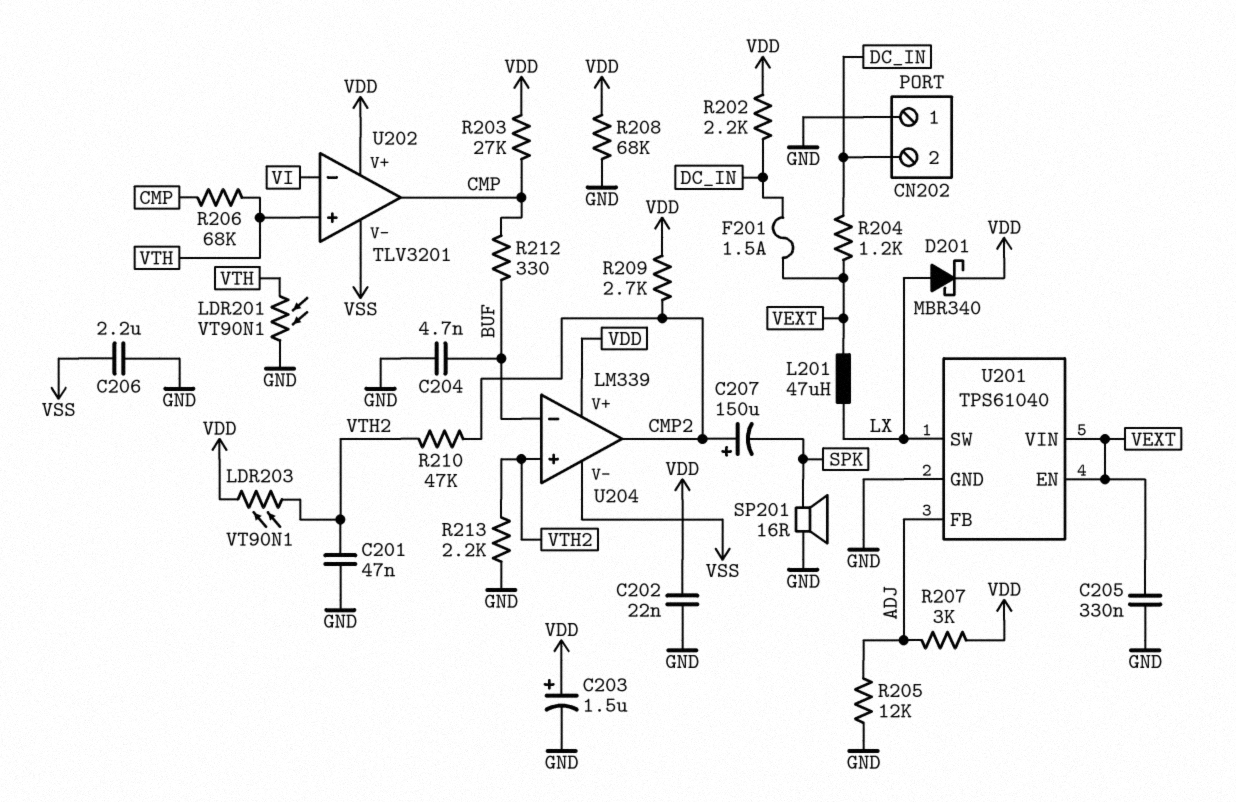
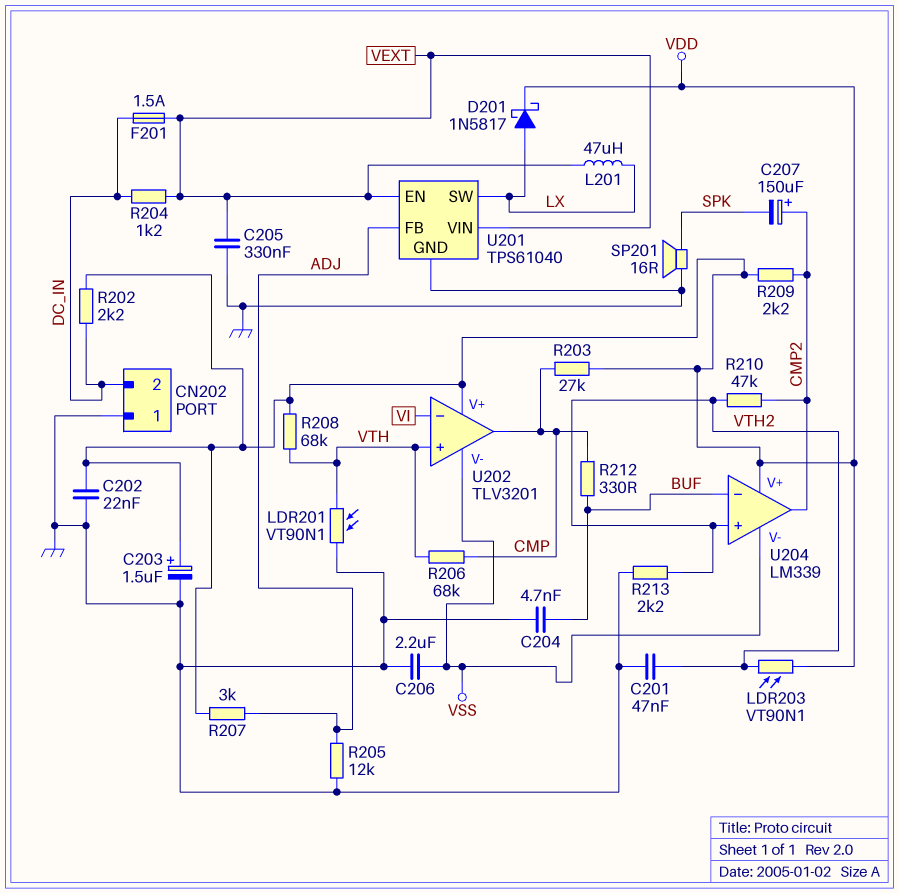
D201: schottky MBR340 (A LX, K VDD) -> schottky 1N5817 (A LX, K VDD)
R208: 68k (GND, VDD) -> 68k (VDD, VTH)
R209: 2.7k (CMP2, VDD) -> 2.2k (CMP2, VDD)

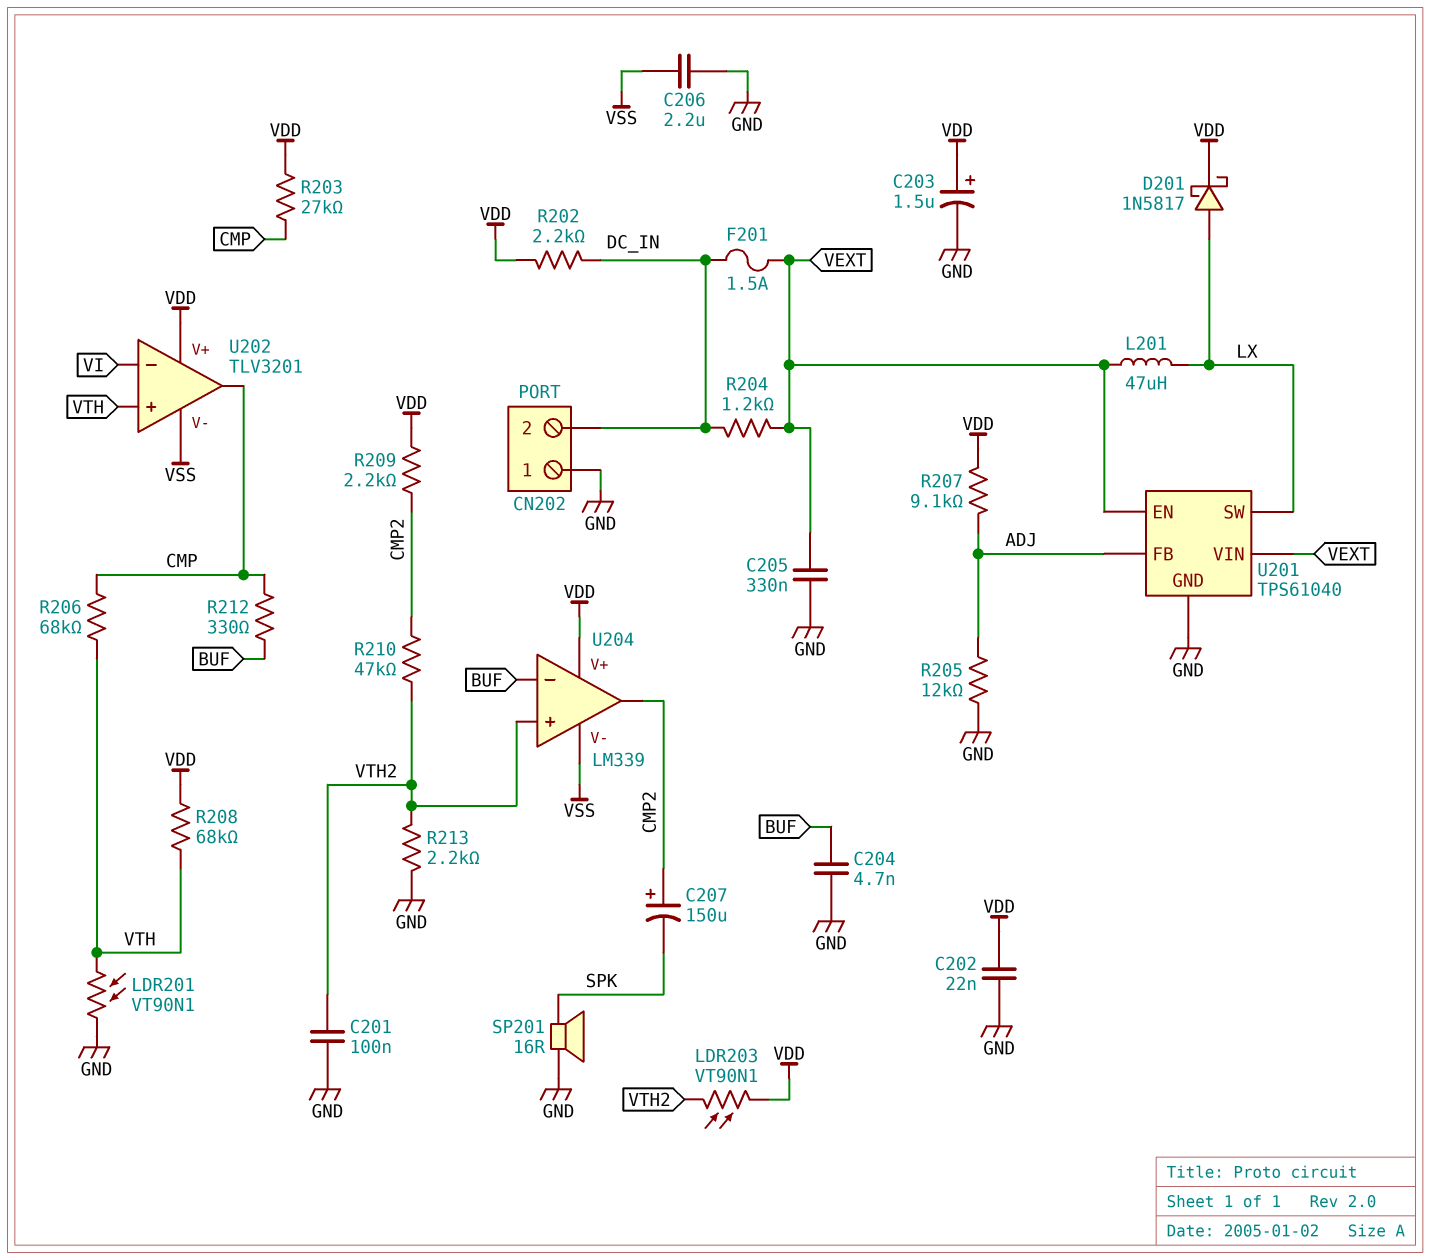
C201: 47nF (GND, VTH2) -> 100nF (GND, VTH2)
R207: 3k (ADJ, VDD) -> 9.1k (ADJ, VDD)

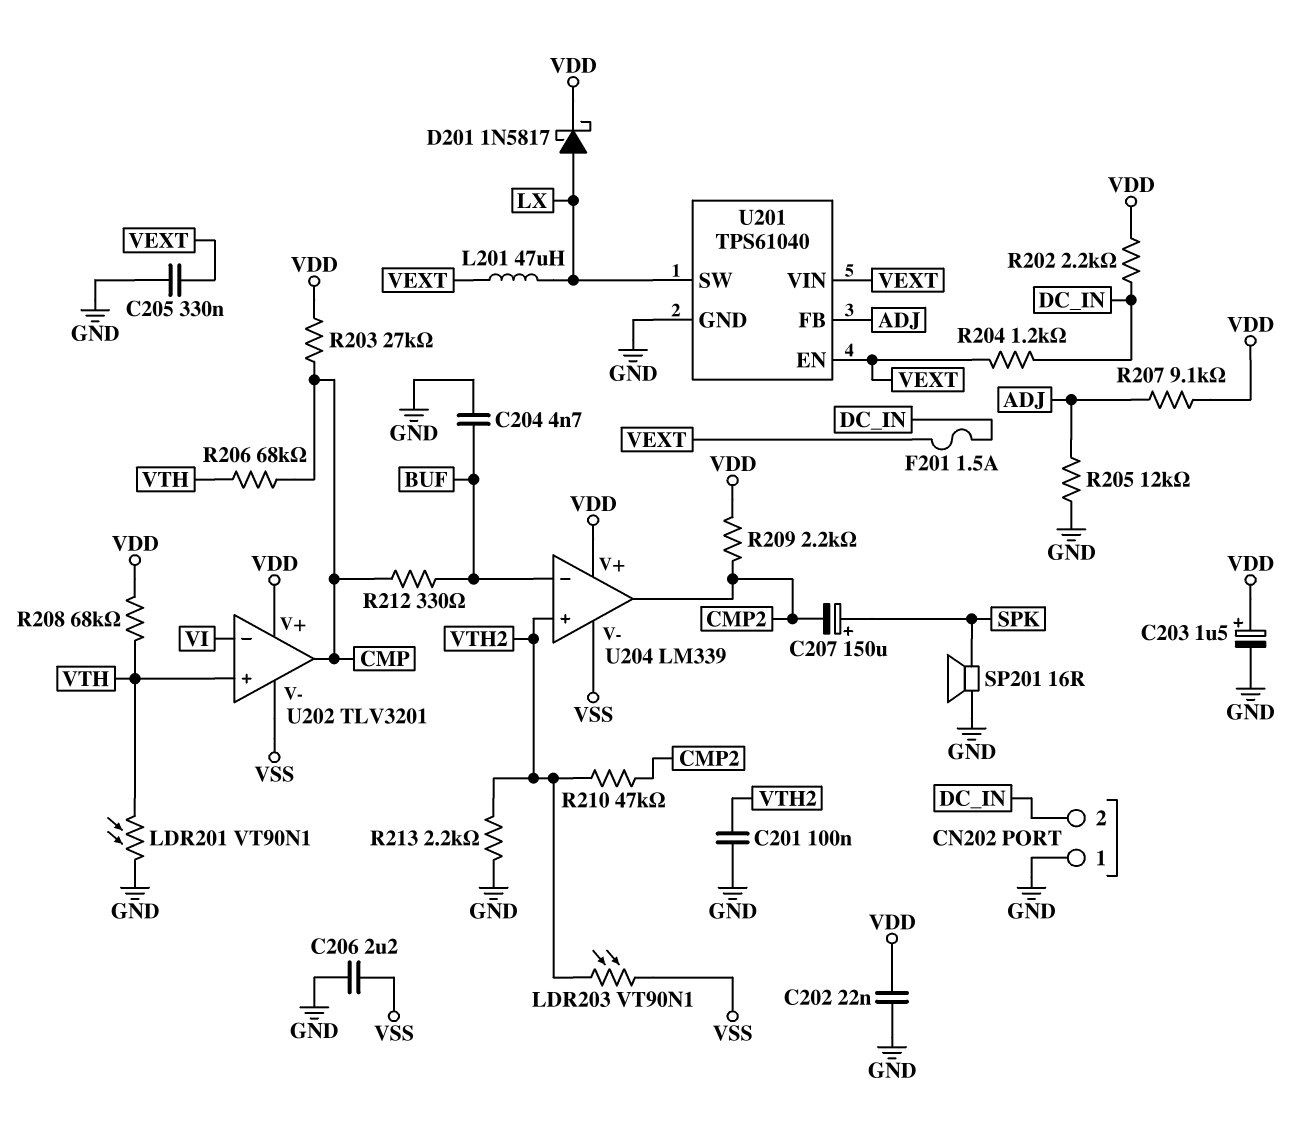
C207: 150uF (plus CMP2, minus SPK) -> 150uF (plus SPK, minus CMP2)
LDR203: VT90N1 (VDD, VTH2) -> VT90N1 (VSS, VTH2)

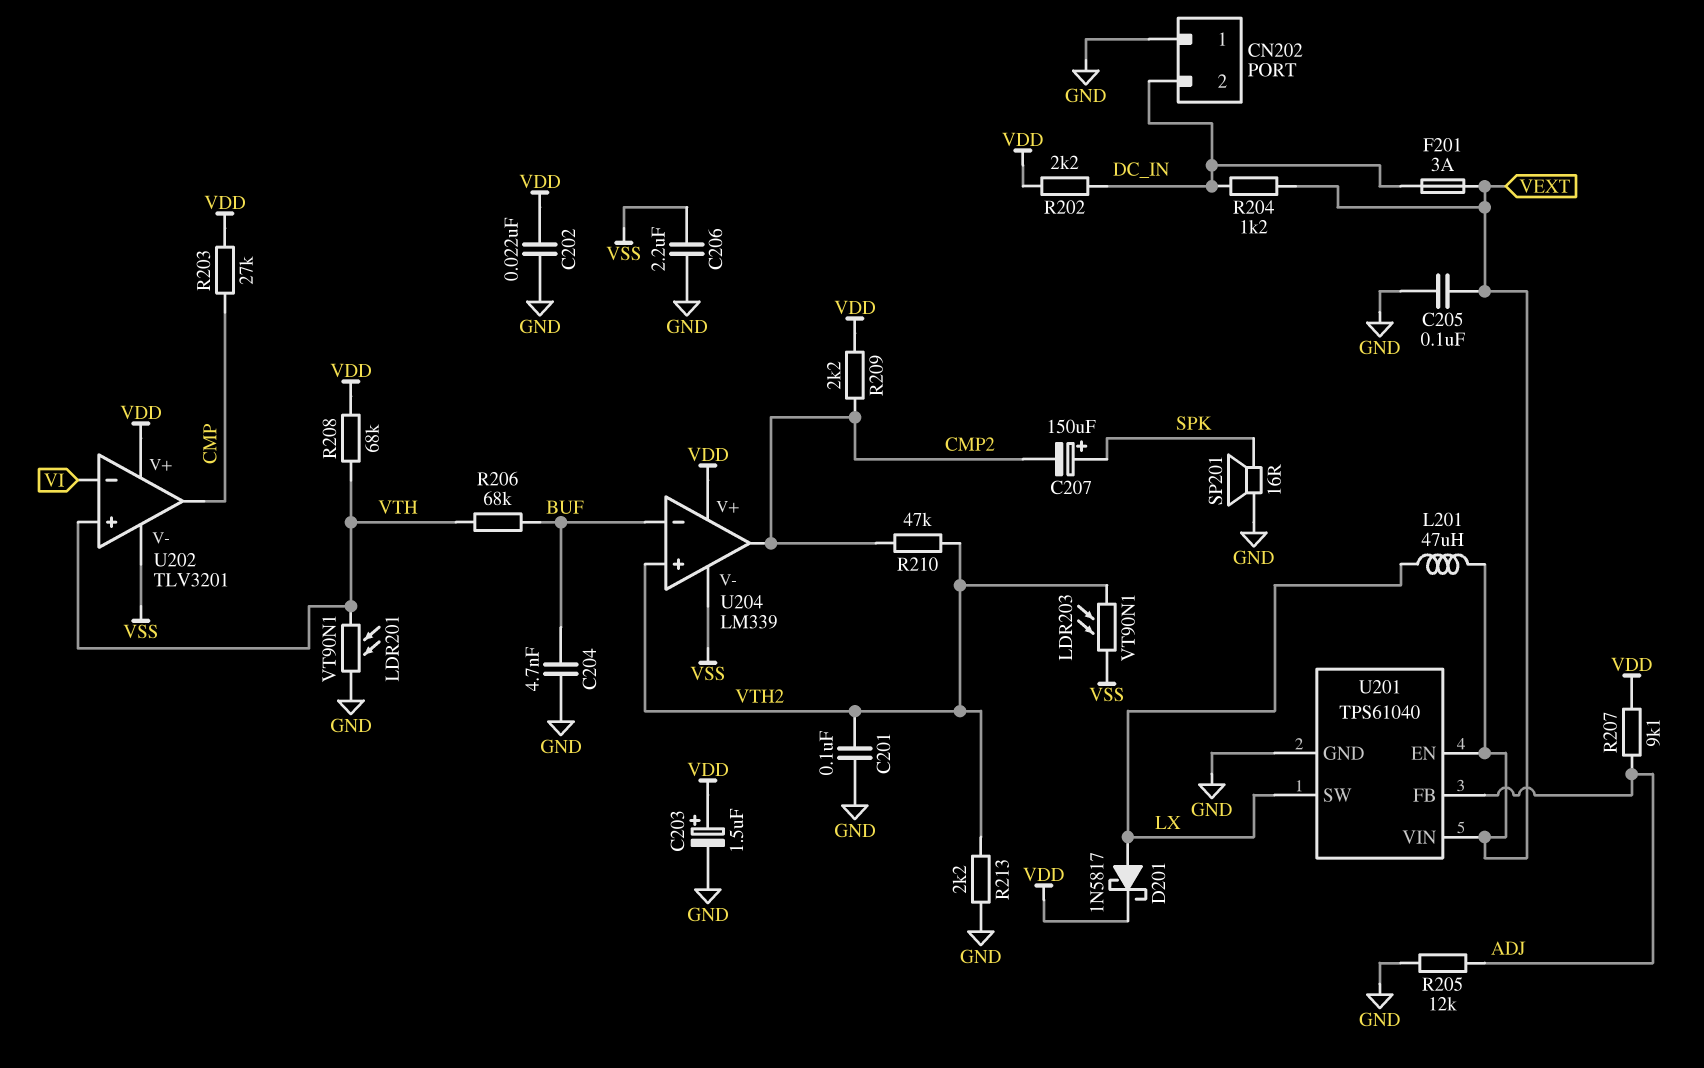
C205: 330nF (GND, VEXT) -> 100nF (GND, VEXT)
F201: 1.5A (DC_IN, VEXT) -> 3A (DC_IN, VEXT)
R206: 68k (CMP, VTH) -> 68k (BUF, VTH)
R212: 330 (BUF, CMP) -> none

*Aim of the task*
Exact copy, pictures excluded: every line above from the one containing "R208: 68k (GND, VDD) -> 68k (VDD, VTH)" to the one containing "C207: 150uF (plus", inclusive, and nothing more.

*Exercise result*
R208: 68k (GND, VDD) -> 68k (VDD, VTH)
R209: 2.7k (CMP2, VDD) -> 2.2k (CMP2, VDD)

C201: 47nF (GND, VTH2) -> 100nF (GND, VTH2)
R207: 3k (ADJ, VDD) -> 9.1k (ADJ, VDD)

C207: 150uF (plus CMP2, minus SPK) -> 150uF (plus SPK, minus CMP2)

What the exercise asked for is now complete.